TASK ITEM:
Starting at the line containing "(92, 128) = (250, 133): red" and ending at the line containing "(133, 602) = (298, 531): yellow", print every line of the material below exactly, both ends included, and stop there.

SOURCE MATERIAL:
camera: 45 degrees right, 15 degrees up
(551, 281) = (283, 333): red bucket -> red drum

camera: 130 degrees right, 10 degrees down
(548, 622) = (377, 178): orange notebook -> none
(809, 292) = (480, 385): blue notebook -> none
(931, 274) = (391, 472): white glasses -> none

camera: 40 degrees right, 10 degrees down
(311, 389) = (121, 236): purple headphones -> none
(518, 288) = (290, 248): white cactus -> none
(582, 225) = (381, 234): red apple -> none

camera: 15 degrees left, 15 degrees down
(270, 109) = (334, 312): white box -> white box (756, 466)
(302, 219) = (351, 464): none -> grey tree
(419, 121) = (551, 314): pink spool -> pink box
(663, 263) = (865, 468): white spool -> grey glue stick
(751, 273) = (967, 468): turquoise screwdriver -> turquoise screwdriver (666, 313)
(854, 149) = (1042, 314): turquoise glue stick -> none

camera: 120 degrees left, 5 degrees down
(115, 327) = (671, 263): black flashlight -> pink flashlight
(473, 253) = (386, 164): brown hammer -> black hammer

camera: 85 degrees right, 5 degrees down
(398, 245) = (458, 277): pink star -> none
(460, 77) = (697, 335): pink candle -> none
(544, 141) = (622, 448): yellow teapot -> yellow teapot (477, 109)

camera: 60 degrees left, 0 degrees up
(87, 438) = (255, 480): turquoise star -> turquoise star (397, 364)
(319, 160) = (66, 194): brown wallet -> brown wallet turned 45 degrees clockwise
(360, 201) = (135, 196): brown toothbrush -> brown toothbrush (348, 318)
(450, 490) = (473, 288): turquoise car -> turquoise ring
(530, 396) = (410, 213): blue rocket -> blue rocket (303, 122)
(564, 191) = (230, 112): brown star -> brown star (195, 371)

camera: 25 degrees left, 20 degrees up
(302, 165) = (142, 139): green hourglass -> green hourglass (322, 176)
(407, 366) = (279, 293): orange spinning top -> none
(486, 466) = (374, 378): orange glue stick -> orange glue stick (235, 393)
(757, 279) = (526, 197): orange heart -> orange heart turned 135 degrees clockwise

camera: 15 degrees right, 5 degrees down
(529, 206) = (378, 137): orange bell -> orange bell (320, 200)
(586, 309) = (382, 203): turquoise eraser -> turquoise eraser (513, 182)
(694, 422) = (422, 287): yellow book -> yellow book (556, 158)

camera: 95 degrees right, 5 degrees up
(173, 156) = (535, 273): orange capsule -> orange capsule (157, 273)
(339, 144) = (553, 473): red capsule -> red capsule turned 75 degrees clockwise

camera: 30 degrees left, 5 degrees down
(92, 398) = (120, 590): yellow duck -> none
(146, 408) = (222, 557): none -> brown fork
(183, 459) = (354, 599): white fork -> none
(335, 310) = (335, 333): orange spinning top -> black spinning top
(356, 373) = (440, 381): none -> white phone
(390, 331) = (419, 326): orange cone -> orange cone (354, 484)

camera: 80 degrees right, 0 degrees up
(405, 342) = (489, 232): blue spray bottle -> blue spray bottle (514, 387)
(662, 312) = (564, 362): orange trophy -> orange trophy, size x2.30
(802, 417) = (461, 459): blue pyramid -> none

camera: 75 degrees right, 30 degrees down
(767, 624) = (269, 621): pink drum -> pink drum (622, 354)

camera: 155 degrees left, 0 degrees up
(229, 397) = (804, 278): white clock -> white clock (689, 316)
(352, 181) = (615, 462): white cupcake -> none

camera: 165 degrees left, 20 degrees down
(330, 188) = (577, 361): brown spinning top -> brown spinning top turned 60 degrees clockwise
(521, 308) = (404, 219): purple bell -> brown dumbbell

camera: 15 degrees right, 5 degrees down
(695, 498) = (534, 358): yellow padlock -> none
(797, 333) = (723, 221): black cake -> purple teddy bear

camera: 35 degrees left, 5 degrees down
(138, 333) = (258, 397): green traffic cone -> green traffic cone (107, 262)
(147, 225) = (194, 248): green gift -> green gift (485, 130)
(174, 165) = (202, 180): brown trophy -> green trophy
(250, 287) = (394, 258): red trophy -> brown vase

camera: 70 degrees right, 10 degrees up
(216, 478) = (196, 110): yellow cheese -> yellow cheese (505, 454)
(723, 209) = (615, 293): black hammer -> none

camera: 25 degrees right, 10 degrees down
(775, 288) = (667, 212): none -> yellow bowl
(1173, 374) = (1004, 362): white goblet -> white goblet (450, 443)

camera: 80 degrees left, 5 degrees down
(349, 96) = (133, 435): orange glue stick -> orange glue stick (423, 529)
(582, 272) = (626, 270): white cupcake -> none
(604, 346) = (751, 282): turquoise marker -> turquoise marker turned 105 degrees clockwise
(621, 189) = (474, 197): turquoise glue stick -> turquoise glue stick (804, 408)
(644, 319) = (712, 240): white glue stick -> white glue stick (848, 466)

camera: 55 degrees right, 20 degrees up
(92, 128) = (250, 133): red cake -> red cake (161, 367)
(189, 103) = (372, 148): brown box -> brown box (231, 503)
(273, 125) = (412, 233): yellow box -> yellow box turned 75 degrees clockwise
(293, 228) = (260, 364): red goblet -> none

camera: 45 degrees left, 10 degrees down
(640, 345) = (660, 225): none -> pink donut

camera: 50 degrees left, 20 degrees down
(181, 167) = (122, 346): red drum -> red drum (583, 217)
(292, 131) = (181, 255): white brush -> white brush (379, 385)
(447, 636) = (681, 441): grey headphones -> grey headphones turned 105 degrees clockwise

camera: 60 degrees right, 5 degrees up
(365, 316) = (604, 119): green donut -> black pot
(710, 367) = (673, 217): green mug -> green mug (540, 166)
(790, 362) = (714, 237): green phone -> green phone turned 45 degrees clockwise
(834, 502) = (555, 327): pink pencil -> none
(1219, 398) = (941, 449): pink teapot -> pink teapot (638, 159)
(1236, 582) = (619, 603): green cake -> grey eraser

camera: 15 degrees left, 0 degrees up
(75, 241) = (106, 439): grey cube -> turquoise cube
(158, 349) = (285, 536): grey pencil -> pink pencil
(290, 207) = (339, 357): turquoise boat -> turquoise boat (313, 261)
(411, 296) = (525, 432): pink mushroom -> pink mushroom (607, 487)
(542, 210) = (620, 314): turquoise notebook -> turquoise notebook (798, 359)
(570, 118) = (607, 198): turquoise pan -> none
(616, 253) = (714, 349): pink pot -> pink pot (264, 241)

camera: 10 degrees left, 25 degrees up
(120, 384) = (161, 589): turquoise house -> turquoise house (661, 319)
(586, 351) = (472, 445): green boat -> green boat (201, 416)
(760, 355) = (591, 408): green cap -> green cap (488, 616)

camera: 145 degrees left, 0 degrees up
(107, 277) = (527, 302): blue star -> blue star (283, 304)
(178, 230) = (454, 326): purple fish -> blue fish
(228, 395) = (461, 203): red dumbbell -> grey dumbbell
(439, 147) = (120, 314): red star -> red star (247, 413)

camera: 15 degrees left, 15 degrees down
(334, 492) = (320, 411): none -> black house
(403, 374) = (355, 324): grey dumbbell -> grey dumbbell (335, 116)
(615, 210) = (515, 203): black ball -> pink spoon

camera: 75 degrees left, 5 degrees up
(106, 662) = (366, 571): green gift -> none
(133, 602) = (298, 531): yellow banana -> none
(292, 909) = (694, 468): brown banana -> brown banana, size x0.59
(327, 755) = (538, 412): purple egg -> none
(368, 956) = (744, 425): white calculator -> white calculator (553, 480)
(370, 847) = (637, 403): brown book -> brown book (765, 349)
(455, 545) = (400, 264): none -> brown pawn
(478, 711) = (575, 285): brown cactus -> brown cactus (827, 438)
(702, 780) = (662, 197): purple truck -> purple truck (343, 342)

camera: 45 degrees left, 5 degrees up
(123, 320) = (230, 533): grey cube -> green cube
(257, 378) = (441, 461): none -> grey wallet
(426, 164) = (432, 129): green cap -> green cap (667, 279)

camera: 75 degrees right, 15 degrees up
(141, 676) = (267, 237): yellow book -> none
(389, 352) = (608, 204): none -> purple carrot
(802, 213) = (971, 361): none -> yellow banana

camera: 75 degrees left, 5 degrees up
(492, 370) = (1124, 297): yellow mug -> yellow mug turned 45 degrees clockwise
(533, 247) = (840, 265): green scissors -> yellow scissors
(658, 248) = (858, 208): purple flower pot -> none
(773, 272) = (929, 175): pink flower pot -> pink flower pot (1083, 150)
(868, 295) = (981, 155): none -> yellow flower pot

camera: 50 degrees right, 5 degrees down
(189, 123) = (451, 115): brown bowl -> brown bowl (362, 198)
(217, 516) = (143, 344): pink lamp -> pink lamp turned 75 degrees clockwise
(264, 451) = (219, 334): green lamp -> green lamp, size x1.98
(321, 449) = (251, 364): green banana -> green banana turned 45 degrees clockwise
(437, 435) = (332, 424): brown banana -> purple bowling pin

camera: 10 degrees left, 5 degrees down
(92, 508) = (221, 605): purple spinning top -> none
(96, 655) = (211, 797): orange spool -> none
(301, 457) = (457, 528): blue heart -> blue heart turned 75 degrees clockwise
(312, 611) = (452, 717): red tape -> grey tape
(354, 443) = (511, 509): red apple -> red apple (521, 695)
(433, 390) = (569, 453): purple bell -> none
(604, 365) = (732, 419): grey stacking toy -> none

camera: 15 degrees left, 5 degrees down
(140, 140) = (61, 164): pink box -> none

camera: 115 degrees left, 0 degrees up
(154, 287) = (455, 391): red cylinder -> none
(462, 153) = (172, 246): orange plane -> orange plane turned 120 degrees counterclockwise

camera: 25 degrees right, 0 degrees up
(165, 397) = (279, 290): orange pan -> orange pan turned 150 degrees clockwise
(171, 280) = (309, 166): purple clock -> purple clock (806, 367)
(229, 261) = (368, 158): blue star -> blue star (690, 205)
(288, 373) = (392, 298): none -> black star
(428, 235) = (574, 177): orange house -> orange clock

OUTPUT BELOW:
(92, 128) = (250, 133): red cake -> red cake (161, 367)
(189, 103) = (372, 148): brown box -> brown box (231, 503)
(273, 125) = (412, 233): yellow box -> yellow box turned 75 degrees clockwise
(293, 228) = (260, 364): red goblet -> none

camera: 45 degrees left, 10 degrees down
(640, 345) = (660, 225): none -> pink donut

camera: 50 degrees left, 20 degrees down
(181, 167) = (122, 346): red drum -> red drum (583, 217)
(292, 131) = (181, 255): white brush -> white brush (379, 385)
(447, 636) = (681, 441): grey headphones -> grey headphones turned 105 degrees clockwise

camera: 60 degrees right, 5 degrees up
(365, 316) = (604, 119): green donut -> black pot
(710, 367) = (673, 217): green mug -> green mug (540, 166)
(790, 362) = (714, 237): green phone -> green phone turned 45 degrees clockwise
(834, 502) = (555, 327): pink pencil -> none
(1219, 398) = (941, 449): pink teapot -> pink teapot (638, 159)
(1236, 582) = (619, 603): green cake -> grey eraser

camera: 15 degrees left, 0 degrees up
(75, 241) = (106, 439): grey cube -> turquoise cube
(158, 349) = (285, 536): grey pencil -> pink pencil
(290, 207) = (339, 357): turquoise boat -> turquoise boat (313, 261)
(411, 296) = (525, 432): pink mushroom -> pink mushroom (607, 487)
(542, 210) = (620, 314): turquoise notebook -> turquoise notebook (798, 359)
(570, 118) = (607, 198): turquoise pan -> none
(616, 253) = (714, 349): pink pot -> pink pot (264, 241)

camera: 10 degrees left, 25 degrees up
(120, 384) = (161, 589): turquoise house -> turquoise house (661, 319)
(586, 351) = (472, 445): green boat -> green boat (201, 416)
(760, 355) = (591, 408): green cap -> green cap (488, 616)

camera: 145 degrees left, 0 degrees up
(107, 277) = (527, 302): blue star -> blue star (283, 304)
(178, 230) = (454, 326): purple fish -> blue fish
(228, 395) = (461, 203): red dumbbell -> grey dumbbell
(439, 147) = (120, 314): red star -> red star (247, 413)

camera: 15 degrees left, 15 degrees down
(334, 492) = (320, 411): none -> black house
(403, 374) = (355, 324): grey dumbbell -> grey dumbbell (335, 116)
(615, 210) = (515, 203): black ball -> pink spoon

camera: 75 degrees left, 5 degrees up
(106, 662) = (366, 571): green gift -> none
(133, 602) = (298, 531): yellow banana -> none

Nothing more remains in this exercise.